▶ **PROBLEM DETAILS**:
Search the material below for lines containing the string "NMOS", and copy every one you find.

━━━ DATA SECTION

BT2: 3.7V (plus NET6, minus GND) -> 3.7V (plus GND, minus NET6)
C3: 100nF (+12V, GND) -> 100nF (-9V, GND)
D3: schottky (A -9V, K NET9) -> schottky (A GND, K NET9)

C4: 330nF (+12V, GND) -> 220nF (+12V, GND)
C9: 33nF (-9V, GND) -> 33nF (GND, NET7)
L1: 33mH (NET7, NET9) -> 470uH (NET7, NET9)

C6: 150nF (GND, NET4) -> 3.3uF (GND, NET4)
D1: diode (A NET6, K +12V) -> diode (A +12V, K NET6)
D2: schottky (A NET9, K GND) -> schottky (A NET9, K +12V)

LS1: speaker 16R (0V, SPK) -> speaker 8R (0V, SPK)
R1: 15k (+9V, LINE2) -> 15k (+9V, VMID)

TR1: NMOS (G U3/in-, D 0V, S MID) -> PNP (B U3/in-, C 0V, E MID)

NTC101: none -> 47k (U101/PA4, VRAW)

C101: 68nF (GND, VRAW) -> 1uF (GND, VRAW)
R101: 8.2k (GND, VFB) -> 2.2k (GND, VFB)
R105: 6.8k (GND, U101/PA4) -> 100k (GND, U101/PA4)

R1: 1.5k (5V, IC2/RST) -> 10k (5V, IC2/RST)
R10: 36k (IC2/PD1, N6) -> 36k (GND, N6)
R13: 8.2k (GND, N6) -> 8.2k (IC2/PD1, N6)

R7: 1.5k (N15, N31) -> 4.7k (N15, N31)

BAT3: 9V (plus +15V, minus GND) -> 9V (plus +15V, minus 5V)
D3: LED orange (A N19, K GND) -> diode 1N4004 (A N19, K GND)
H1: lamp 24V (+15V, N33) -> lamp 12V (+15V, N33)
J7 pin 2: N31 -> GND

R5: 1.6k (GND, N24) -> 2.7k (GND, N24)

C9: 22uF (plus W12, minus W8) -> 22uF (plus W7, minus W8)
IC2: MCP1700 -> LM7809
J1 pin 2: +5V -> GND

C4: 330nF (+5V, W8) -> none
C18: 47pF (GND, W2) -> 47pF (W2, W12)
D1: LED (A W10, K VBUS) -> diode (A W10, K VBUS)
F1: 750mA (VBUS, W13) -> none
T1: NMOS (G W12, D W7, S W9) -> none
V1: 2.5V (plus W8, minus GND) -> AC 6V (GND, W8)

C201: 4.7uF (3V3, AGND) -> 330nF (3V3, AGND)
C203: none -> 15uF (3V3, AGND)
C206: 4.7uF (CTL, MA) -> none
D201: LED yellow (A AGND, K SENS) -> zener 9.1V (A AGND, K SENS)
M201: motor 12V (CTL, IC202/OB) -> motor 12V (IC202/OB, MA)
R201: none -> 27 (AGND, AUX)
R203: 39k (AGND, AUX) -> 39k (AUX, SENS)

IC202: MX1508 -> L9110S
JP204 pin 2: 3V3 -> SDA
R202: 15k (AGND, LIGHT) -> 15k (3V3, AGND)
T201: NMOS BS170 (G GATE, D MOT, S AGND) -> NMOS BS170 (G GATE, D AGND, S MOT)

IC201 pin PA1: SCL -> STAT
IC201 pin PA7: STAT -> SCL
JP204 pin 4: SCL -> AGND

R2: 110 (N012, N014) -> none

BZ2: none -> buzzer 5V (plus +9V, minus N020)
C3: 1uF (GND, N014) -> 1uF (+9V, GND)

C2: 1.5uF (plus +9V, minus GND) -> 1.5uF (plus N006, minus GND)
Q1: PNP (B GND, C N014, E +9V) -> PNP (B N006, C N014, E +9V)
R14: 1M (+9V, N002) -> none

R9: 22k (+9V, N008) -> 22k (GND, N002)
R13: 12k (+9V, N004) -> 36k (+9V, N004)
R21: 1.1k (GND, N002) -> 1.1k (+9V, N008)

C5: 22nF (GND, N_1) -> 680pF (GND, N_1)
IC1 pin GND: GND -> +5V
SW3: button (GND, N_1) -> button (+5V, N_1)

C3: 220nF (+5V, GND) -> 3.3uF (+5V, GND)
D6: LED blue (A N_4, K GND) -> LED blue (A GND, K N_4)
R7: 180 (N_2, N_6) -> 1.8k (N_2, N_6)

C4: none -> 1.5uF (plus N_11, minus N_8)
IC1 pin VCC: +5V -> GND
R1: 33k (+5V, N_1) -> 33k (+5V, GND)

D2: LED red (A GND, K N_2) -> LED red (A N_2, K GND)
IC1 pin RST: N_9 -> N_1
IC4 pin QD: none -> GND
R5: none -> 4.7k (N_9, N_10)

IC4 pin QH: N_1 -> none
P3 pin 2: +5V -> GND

━━━━━━

▶ **SOLUTION**:
TR1: NMOS (G U3/in-, D 0V, S MID) -> PNP (B U3/in-, C 0V, E MID)
T1: NMOS (G W12, D W7, S W9) -> none
T201: NMOS BS170 (G GATE, D MOT, S AGND) -> NMOS BS170 (G GATE, D AGND, S MOT)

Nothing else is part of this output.